* Work to be completed *
Write out exactly the lines below that run from the one containing "Segment every instance of carcinoma." through the one containing "Answer in <instances>...</instances>.", both included, with no other lines.

[Dataset entries]
((
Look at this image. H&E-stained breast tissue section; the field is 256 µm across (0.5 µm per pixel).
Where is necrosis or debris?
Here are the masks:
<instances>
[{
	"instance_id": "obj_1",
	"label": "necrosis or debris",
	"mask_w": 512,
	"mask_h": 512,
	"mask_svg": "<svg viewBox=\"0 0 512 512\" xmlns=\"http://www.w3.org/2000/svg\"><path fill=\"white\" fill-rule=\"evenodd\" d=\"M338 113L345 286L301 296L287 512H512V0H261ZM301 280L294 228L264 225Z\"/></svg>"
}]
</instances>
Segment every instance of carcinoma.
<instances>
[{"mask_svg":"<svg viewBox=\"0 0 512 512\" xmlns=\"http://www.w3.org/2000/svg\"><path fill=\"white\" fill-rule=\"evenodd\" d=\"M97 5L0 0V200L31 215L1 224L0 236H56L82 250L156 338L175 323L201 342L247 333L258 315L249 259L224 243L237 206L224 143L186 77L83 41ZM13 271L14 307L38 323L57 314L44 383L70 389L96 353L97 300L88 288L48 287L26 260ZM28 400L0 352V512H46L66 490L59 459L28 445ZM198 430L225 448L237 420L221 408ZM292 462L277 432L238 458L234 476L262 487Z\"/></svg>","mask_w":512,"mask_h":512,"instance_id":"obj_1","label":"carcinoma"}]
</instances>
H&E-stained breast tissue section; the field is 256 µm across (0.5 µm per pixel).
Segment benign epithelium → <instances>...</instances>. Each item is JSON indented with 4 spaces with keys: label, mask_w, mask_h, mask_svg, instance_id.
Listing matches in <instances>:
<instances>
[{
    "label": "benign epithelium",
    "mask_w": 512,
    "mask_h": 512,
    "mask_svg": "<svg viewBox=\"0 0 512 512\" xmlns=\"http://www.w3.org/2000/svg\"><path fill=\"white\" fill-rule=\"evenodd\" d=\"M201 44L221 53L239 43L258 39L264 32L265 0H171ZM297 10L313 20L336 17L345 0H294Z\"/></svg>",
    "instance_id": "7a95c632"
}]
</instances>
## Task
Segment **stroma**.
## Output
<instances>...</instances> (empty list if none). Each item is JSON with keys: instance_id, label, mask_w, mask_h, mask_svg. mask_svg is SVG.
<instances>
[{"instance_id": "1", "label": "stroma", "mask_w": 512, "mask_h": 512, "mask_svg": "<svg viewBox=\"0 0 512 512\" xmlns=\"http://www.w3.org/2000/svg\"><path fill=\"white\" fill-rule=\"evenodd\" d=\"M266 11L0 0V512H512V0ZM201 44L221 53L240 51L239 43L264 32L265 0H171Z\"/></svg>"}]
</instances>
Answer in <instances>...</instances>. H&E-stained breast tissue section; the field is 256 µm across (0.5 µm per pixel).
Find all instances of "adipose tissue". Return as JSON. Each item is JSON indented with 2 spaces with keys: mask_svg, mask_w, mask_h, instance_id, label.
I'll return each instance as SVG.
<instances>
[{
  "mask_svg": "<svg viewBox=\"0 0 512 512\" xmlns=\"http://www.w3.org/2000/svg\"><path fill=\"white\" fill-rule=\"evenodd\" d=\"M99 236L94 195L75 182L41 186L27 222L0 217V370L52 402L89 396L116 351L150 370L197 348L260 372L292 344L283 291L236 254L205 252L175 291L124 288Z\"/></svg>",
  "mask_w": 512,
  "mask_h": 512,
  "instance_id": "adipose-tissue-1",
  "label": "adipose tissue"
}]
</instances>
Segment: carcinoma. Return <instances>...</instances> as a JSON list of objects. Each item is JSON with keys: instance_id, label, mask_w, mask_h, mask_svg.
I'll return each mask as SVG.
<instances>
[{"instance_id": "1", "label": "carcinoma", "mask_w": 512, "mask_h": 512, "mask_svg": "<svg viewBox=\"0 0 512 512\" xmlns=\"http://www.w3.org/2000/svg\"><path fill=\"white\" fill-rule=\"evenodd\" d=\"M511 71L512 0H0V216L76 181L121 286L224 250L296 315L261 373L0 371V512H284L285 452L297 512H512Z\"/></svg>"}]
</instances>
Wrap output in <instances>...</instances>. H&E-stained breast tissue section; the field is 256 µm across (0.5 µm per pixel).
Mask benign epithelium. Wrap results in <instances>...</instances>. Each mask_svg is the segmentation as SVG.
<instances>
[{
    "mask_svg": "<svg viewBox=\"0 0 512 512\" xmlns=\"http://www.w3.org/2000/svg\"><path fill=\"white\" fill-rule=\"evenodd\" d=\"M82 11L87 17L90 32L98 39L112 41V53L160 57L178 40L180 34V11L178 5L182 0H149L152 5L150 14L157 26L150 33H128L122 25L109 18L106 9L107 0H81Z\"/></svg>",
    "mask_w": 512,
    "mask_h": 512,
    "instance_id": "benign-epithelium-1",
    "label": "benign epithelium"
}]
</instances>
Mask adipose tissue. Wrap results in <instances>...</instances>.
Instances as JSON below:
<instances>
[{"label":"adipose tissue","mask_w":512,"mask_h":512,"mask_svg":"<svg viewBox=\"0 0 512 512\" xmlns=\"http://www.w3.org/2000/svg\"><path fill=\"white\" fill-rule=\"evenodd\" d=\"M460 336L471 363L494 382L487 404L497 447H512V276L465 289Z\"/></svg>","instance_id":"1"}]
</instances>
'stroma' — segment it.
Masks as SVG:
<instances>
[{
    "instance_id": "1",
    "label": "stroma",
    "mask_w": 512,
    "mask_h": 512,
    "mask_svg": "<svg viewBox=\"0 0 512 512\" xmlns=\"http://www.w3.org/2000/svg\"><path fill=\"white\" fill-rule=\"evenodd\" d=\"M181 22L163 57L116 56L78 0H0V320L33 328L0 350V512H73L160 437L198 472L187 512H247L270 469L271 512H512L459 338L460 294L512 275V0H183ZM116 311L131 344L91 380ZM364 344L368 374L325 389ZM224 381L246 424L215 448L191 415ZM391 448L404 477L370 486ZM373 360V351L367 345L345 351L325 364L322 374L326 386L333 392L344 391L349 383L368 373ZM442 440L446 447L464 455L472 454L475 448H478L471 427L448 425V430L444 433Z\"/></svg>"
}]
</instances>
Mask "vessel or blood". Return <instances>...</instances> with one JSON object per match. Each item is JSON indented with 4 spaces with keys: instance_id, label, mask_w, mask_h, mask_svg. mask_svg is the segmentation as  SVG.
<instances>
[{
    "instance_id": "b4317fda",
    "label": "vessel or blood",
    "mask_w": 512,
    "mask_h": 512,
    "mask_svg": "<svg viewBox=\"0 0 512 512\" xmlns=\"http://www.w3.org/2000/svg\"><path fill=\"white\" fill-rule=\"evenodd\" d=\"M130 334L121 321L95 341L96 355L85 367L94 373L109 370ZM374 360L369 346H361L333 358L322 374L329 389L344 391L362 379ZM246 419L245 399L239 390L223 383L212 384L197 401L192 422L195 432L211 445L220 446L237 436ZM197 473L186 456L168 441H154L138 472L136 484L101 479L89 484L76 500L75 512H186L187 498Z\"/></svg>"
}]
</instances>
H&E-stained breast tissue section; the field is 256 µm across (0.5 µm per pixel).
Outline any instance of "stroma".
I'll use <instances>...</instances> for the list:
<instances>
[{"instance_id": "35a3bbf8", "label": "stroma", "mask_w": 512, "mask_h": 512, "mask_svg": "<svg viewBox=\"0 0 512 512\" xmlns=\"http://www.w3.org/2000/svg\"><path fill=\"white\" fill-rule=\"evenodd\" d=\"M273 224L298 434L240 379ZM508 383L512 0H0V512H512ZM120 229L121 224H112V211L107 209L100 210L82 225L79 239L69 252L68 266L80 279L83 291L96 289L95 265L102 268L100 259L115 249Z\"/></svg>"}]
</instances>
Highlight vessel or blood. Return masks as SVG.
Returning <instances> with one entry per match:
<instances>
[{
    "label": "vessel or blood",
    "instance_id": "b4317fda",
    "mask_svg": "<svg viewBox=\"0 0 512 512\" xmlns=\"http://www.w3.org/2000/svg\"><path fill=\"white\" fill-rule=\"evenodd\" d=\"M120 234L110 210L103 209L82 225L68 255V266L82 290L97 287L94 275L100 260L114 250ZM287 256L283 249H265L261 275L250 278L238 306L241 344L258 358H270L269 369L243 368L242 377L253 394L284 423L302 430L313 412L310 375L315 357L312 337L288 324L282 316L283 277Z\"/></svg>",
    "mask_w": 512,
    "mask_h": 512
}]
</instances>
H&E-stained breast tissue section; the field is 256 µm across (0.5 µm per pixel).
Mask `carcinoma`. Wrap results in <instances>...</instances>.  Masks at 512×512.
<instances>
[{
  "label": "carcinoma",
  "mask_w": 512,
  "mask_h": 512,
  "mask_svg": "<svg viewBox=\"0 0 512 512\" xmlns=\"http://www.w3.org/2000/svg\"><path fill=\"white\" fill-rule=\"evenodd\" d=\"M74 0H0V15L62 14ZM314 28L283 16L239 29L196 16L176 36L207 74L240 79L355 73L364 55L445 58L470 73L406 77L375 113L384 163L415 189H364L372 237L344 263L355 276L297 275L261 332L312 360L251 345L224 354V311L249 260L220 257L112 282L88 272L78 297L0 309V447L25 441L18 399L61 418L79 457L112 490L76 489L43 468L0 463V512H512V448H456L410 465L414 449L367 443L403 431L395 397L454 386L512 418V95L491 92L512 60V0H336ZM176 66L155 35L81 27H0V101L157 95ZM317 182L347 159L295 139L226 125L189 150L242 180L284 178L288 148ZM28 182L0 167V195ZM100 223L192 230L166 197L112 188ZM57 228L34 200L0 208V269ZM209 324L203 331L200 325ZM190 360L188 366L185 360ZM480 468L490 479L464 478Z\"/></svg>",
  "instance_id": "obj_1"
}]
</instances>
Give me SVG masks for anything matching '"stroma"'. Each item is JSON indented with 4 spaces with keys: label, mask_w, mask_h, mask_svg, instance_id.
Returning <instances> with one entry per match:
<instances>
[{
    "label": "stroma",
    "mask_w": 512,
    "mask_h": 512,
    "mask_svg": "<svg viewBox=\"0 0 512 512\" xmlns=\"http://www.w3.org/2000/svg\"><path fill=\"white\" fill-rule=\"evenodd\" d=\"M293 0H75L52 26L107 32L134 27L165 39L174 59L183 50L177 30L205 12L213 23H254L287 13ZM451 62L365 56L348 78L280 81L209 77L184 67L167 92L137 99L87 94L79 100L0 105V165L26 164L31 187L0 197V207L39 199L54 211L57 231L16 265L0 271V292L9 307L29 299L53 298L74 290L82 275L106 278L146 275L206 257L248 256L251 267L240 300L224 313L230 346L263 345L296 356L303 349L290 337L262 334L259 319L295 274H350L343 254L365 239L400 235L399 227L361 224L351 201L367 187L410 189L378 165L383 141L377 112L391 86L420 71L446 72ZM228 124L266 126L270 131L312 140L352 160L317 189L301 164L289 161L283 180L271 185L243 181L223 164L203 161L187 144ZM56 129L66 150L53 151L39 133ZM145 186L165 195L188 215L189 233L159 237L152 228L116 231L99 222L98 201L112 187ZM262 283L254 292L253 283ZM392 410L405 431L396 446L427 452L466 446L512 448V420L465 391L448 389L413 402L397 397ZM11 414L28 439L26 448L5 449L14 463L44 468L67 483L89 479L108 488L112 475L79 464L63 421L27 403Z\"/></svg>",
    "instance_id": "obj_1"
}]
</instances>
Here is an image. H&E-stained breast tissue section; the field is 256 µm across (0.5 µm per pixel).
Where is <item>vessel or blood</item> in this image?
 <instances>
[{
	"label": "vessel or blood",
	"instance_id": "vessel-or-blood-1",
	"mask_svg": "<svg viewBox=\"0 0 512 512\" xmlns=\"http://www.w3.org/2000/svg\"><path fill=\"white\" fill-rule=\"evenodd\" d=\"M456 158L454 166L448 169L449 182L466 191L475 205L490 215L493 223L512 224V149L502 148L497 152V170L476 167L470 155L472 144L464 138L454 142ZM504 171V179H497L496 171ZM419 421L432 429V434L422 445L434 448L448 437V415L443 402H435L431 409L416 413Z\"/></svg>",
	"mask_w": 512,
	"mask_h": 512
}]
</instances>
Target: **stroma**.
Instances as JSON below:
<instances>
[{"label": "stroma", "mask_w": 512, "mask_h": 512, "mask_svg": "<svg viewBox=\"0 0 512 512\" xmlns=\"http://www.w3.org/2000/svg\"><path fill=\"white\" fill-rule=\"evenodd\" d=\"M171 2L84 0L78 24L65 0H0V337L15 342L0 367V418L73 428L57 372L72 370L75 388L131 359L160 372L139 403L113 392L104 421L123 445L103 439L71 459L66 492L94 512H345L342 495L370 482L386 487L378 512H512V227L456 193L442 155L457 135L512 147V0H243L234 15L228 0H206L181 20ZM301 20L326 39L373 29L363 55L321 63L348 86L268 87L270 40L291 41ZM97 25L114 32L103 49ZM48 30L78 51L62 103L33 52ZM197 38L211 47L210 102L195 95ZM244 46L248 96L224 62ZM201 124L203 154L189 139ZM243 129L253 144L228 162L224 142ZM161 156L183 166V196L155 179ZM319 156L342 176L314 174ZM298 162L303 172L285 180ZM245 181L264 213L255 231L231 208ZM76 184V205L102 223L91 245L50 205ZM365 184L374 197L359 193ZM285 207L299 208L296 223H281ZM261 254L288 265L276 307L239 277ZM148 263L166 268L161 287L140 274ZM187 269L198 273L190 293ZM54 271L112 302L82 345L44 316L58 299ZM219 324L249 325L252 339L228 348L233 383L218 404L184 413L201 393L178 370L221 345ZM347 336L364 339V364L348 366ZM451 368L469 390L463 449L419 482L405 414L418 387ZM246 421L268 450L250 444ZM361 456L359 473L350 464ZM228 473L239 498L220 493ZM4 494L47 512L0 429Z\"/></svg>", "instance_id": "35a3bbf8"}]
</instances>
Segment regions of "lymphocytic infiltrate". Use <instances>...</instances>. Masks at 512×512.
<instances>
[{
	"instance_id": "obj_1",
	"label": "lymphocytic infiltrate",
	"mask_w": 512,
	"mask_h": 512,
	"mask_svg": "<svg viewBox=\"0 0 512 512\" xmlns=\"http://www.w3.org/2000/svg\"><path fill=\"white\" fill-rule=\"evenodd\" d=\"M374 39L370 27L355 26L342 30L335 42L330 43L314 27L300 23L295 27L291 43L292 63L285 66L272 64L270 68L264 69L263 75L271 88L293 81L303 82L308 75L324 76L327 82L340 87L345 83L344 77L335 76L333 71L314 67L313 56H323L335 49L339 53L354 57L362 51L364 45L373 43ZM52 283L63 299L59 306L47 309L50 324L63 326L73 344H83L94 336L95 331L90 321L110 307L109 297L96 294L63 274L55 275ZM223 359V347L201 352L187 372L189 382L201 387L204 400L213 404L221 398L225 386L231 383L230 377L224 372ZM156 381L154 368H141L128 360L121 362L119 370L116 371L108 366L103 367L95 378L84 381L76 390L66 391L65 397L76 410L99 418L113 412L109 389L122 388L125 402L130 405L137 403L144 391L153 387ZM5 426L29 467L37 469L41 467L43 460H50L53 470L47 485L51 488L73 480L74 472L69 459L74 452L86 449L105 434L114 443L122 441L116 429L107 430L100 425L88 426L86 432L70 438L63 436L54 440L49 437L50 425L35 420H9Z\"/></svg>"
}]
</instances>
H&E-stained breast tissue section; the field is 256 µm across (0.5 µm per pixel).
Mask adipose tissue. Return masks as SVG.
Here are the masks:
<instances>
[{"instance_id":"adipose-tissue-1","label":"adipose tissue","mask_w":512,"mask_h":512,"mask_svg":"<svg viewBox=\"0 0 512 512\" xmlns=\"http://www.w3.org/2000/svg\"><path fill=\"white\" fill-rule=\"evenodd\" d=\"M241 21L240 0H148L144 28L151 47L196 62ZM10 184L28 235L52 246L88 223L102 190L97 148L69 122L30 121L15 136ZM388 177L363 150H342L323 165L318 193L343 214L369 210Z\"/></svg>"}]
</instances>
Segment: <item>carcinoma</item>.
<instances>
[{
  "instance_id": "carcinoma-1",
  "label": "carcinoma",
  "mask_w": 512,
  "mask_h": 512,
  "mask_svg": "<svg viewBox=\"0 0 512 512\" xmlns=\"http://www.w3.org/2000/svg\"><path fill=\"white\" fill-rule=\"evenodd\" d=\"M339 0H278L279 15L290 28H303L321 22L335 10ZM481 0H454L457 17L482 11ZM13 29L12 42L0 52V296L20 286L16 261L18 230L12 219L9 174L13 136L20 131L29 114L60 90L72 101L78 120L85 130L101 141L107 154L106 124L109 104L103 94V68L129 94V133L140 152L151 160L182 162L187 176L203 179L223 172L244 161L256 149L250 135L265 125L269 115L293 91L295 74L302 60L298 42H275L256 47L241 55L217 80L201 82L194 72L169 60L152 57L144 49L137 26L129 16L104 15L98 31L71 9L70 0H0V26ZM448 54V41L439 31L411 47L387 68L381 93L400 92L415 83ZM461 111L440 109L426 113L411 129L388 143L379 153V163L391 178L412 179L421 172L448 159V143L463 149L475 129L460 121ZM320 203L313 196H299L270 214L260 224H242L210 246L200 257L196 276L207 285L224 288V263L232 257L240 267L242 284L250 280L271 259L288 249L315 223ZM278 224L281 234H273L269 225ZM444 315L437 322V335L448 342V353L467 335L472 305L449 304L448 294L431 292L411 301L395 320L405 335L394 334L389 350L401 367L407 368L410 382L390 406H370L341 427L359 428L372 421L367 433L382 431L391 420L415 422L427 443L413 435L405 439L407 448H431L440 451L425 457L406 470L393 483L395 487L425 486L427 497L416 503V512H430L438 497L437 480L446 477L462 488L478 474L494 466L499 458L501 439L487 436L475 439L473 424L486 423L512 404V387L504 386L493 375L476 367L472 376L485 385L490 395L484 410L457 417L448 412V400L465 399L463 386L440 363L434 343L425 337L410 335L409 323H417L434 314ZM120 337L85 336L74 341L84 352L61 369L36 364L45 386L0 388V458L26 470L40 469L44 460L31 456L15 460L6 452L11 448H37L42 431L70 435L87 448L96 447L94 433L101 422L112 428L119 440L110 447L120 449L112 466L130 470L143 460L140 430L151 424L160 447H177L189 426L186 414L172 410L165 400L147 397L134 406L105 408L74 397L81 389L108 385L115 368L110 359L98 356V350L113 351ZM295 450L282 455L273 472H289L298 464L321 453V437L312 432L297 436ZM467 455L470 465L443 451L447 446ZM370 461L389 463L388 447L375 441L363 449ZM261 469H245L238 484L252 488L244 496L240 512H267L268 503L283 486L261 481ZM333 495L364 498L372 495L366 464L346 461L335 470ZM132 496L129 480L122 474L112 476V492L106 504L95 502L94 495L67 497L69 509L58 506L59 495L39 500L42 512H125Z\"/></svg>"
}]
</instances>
))
* Finished answer *
Segment every instance of carcinoma.
<instances>
[{"mask_svg":"<svg viewBox=\"0 0 512 512\" xmlns=\"http://www.w3.org/2000/svg\"><path fill=\"white\" fill-rule=\"evenodd\" d=\"M97 5L0 0V200L31 215L1 224L0 236H56L82 250L156 338L175 323L201 342L247 333L258 315L249 259L224 243L237 206L224 143L186 77L83 41ZM13 271L14 307L38 323L57 314L44 383L70 389L96 353L97 300L88 288L48 287L26 260ZM28 400L0 352V512H46L66 490L59 459L28 445ZM198 430L225 448L237 420L221 408ZM292 462L277 432L238 458L234 476L262 487Z\"/></svg>","mask_w":512,"mask_h":512,"instance_id":"obj_1","label":"carcinoma"}]
</instances>
H&E-stained breast tissue section; the field is 256 µm across (0.5 µm per pixel).
Segment benign epithelium → <instances>...</instances>. Each item is JSON indented with 4 spaces with keys: label, mask_w, mask_h, mask_svg, instance_id.
Listing matches in <instances>:
<instances>
[{
    "label": "benign epithelium",
    "mask_w": 512,
    "mask_h": 512,
    "mask_svg": "<svg viewBox=\"0 0 512 512\" xmlns=\"http://www.w3.org/2000/svg\"><path fill=\"white\" fill-rule=\"evenodd\" d=\"M201 44L221 53L239 43L258 39L264 32L265 0H171ZM297 10L313 20L336 17L345 0H294Z\"/></svg>",
    "instance_id": "7a95c632"
}]
</instances>
## Task
Segment **stroma**.
## Output
<instances>...</instances> (empty list if none). Each item is JSON with keys: instance_id, label, mask_w, mask_h, mask_svg. mask_svg is SVG.
<instances>
[{"instance_id": "1", "label": "stroma", "mask_w": 512, "mask_h": 512, "mask_svg": "<svg viewBox=\"0 0 512 512\" xmlns=\"http://www.w3.org/2000/svg\"><path fill=\"white\" fill-rule=\"evenodd\" d=\"M266 11L0 0V512H512V0ZM201 44L221 53L240 51L239 43L264 32L265 0H171Z\"/></svg>"}]
</instances>
Answer in <instances>...</instances>. H&E-stained breast tissue section; the field is 256 µm across (0.5 µm per pixel).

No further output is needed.